▶ Description of the task
Would you restate every entry that follows, word for word, and leave out the pictures?

** Information follows **

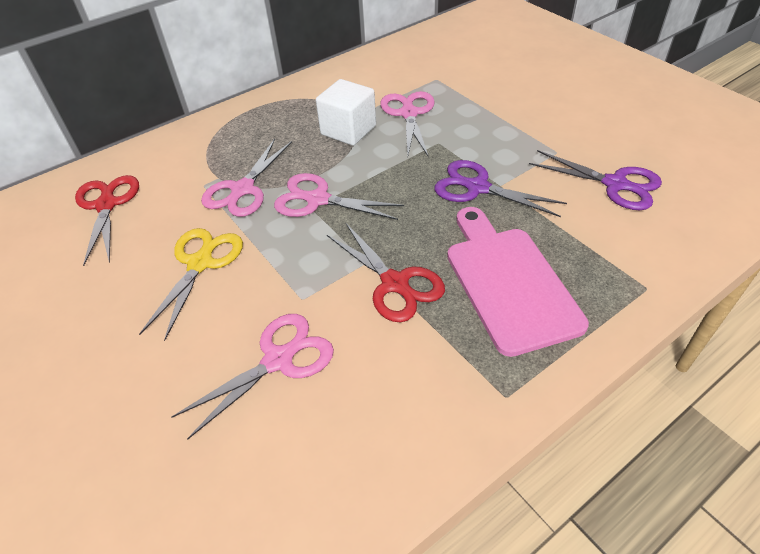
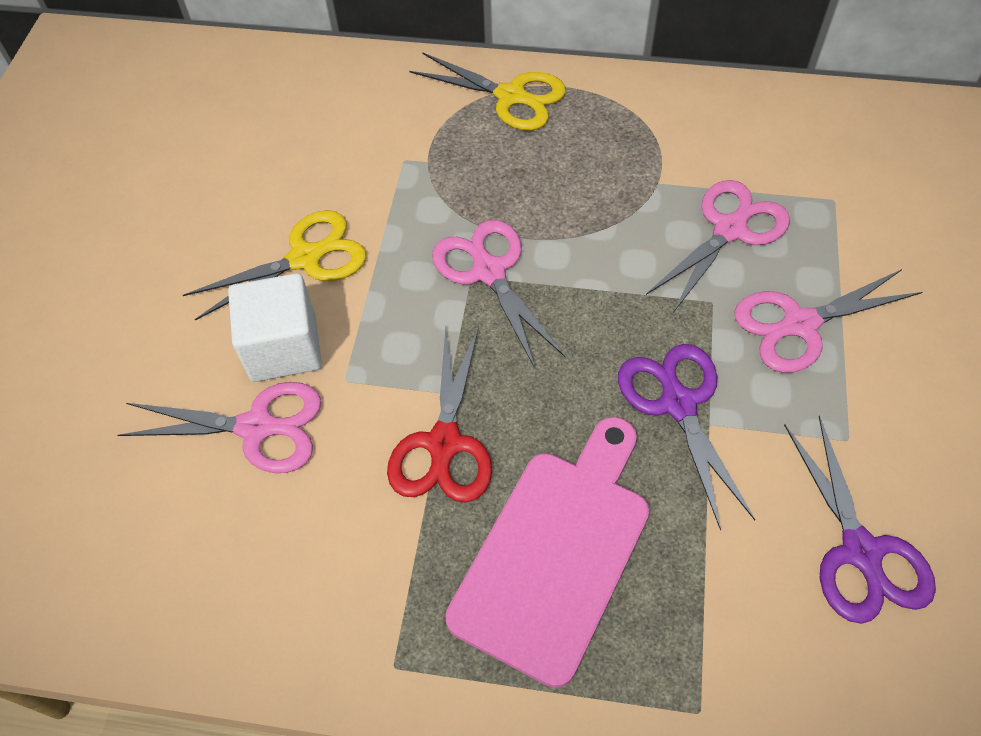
camera: 45 degrees right, 10 degrees up
(107, 205) = (299, 117): red scissors -> none
(230, 126) = (511, 96): none -> yellow scissors
(243, 189) = (433, 197): pink scissors -> pink scissors (800, 324)
(348, 130) = (629, 200): white cube -> white cube (283, 348)

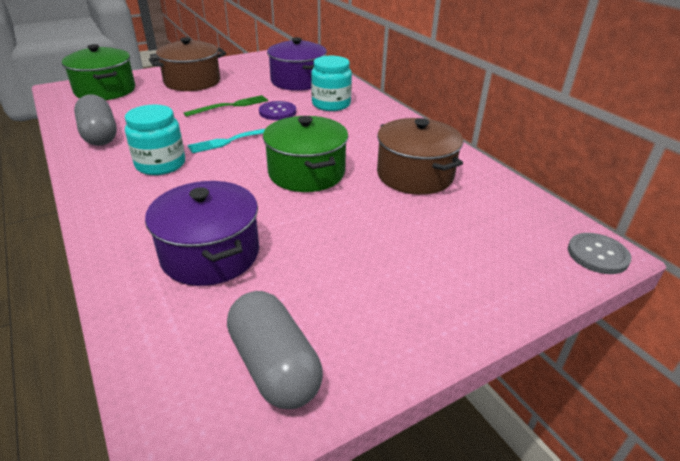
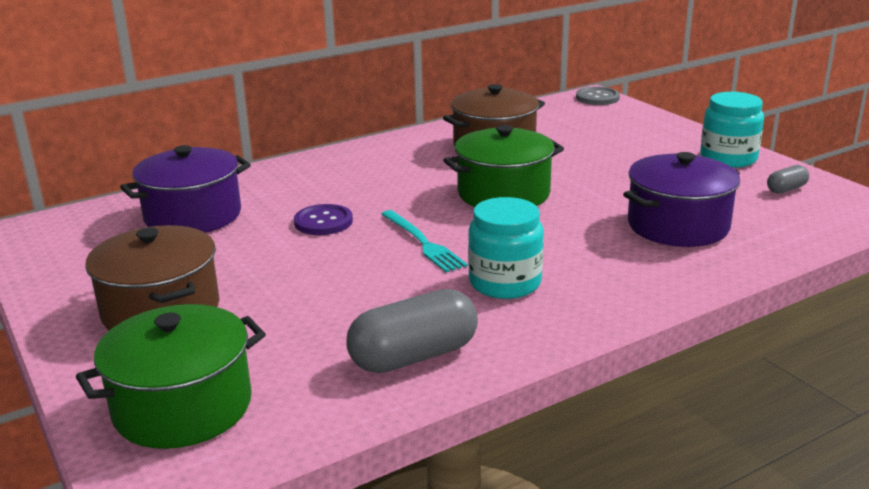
camera: 90 degrees left, 10 degrees down
(230, 106) = (294, 259): green fork -> none
(274, 365) = (786, 189): grey capsule -> grey capsule, size x0.49
(331, 104) = (298, 189): turquoise jar -> turquoise jar (728, 158)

** End of Information **

▶ Task output
camera: 45 degrees right, 10 degrees up
(107, 205) = (299, 117): red scissors -> none
(230, 126) = (511, 96): none -> yellow scissors
(243, 189) = (433, 197): pink scissors -> pink scissors (800, 324)
(348, 130) = (629, 200): white cube -> white cube (283, 348)

camera: 90 degrees left, 10 degrees down
(230, 106) = (294, 259): green fork -> none
(274, 365) = (786, 189): grey capsule -> grey capsule, size x0.49
(331, 104) = (298, 189): turquoise jar -> turquoise jar (728, 158)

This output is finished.